Records from a data source:
--------------------------------------------------

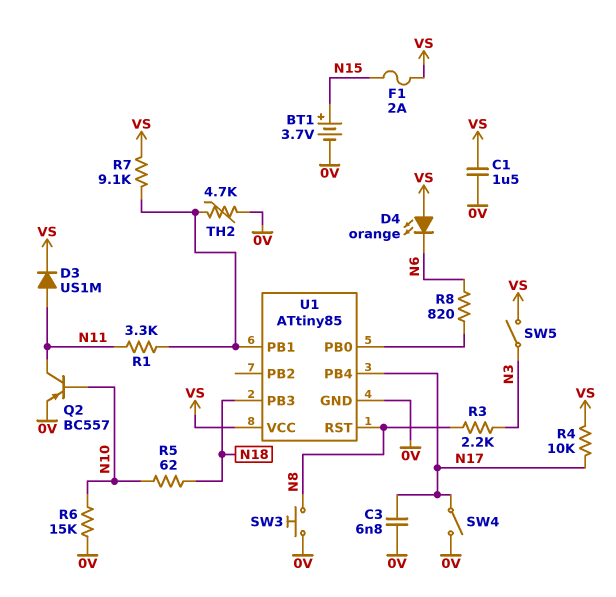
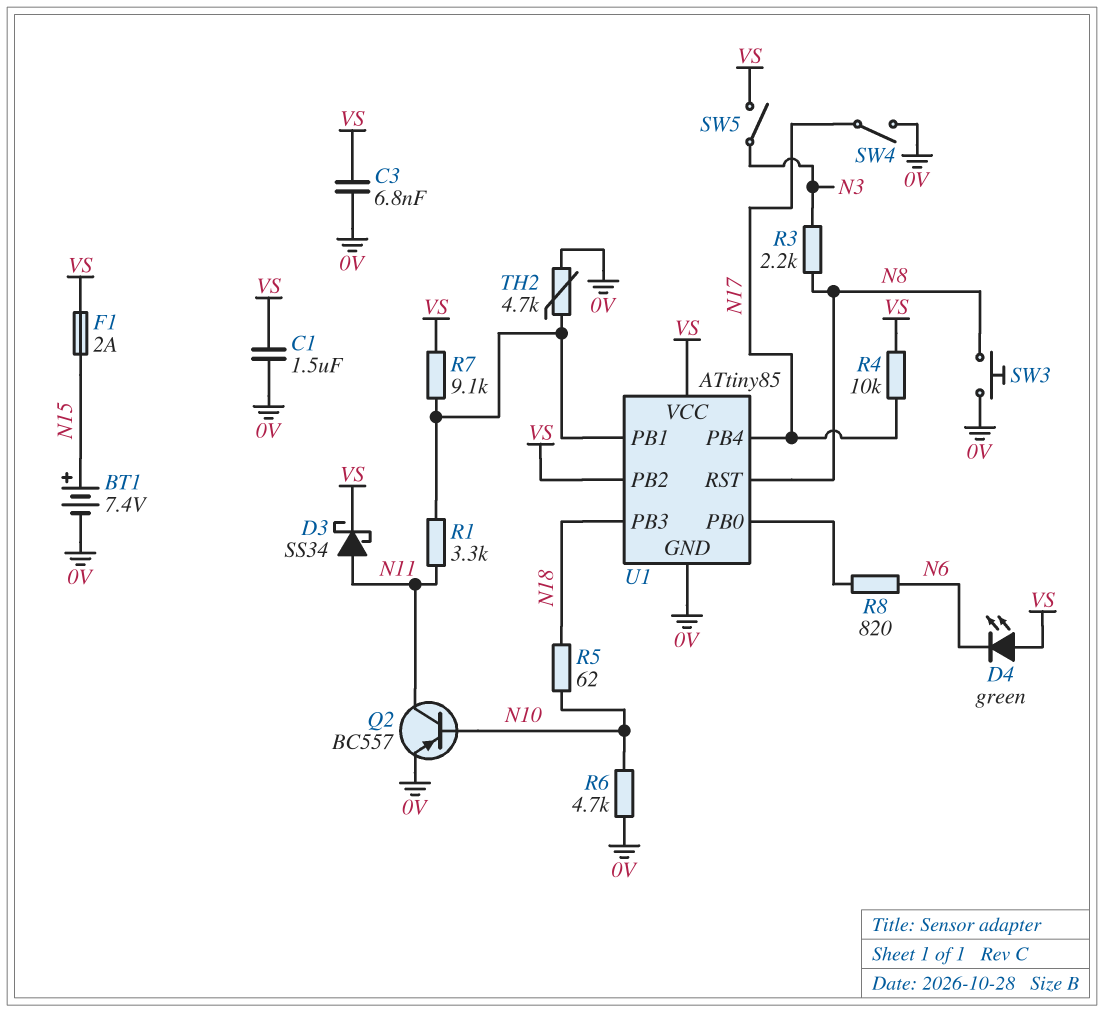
BT1: 3.7V (plus N15, minus 0V) -> 7.4V (plus N15, minus 0V)
C3: 6.8nF (0V, N17) -> 6.8nF (0V, VS)
D3: diode US1M (A N11, K VS) -> schottky SS34 (A N11, K VS)
D4: LED orange (A VS, K N6) -> LED green (A VS, K N6)
R6: 15k (0V, N10) -> 4.7k (0V, N10)
U1 pin PB2: none -> VS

--------------------------------------------------

• [What you have to do]:
For this exercise, transcribe the data above line by line, exactly, with pictures omitted.

• [Solution to this problem]:
BT1: 3.7V (plus N15, minus 0V) -> 7.4V (plus N15, minus 0V)
C3: 6.8nF (0V, N17) -> 6.8nF (0V, VS)
D3: diode US1M (A N11, K VS) -> schottky SS34 (A N11, K VS)
D4: LED orange (A VS, K N6) -> LED green (A VS, K N6)
R6: 15k (0V, N10) -> 4.7k (0V, N10)
U1 pin PB2: none -> VS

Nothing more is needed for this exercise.